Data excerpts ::
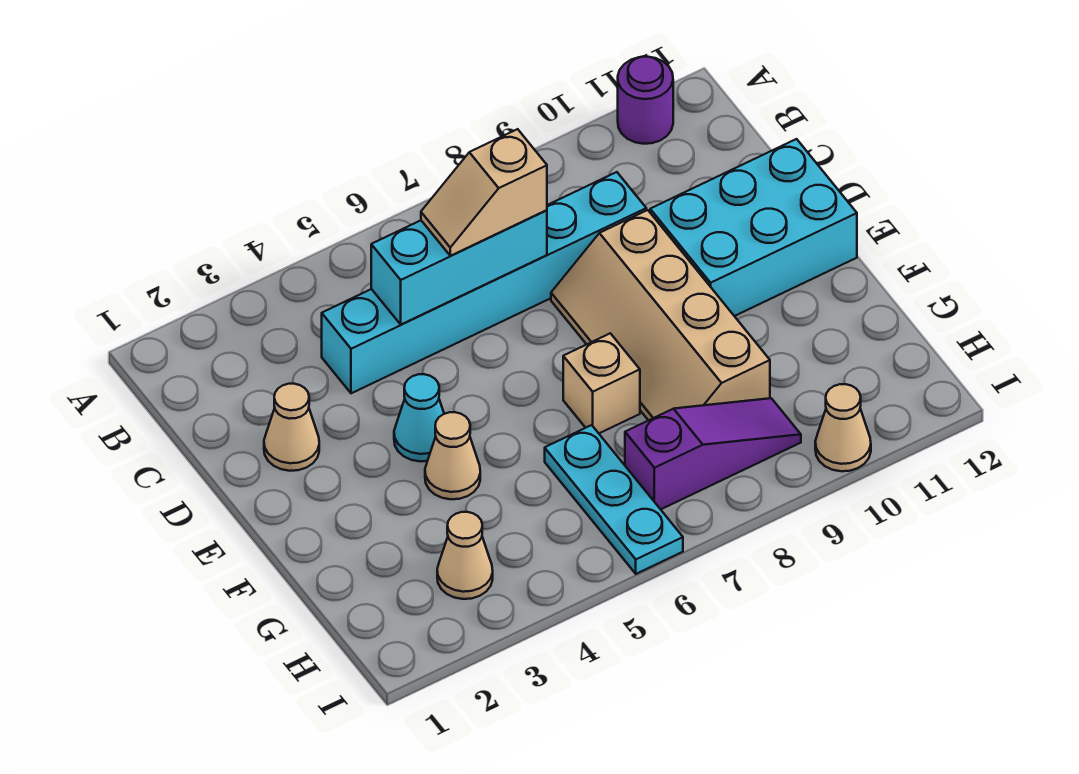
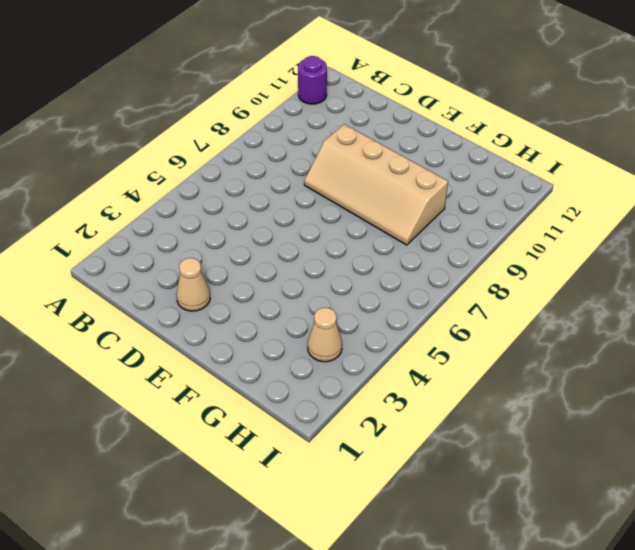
none -> cyan brick C4:C9 level 1
none -> cyan brick D10:E12 level 1
none -> cyan cone E4 level 1

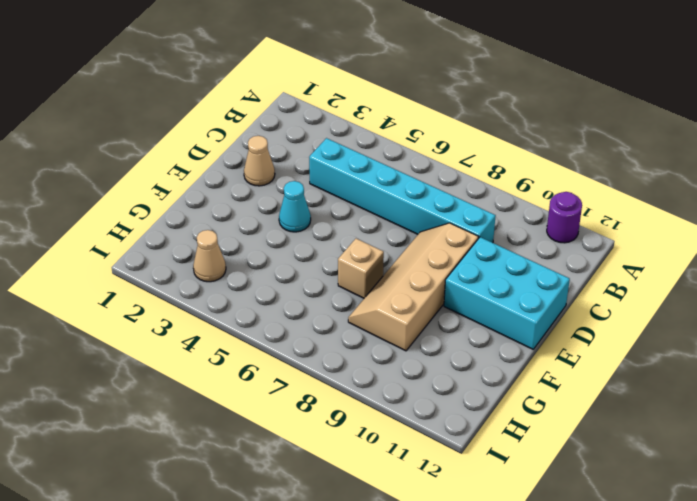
none -> tan cone F4 level 1
none -> cyan plate G6:I6 level 1
none -> purple slope H7:H9 level 1 top 7

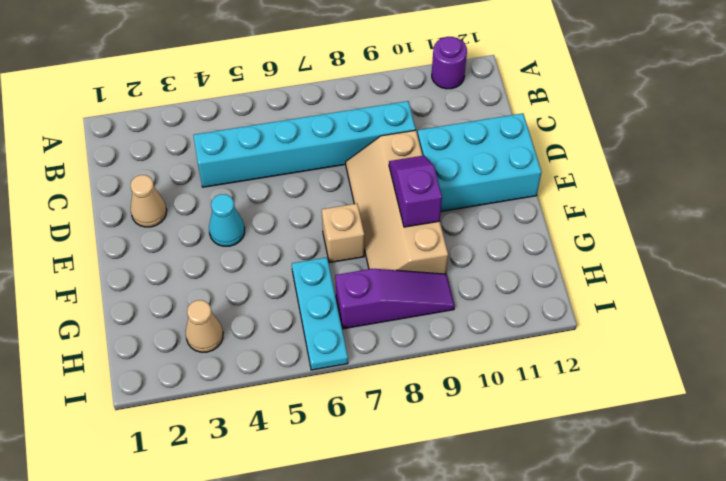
purple slope E9:F9 level 2 top F -> none
none -> tan cone F4 level 1
none -> tan cone I10 level 1
none -> cyan brick C5:C7 level 2

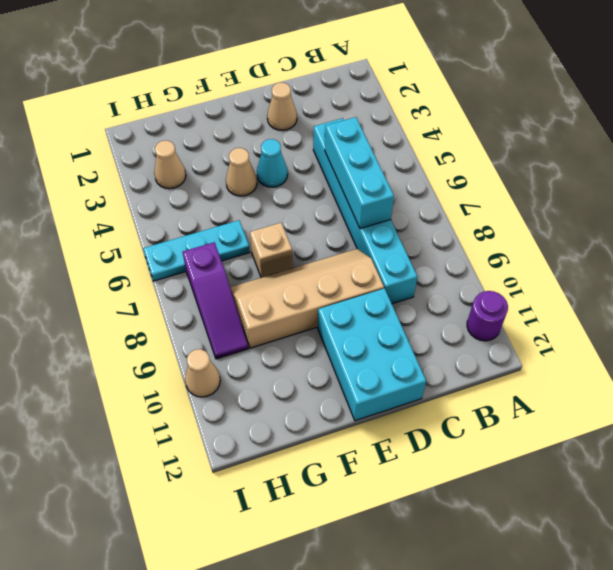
none -> tan slope C6:C7 level 3 top 7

The task :: Each record above should be copied character for character, with pictures dropped.

Solution for this task ::
none -> cyan brick C4:C9 level 1
none -> cyan brick D10:E12 level 1
none -> cyan cone E4 level 1

none -> tan cone F4 level 1
none -> cyan plate G6:I6 level 1
none -> purple slope H7:H9 level 1 top 7

purple slope E9:F9 level 2 top F -> none
none -> tan cone F4 level 1
none -> tan cone I10 level 1
none -> cyan brick C5:C7 level 2

none -> tan slope C6:C7 level 3 top 7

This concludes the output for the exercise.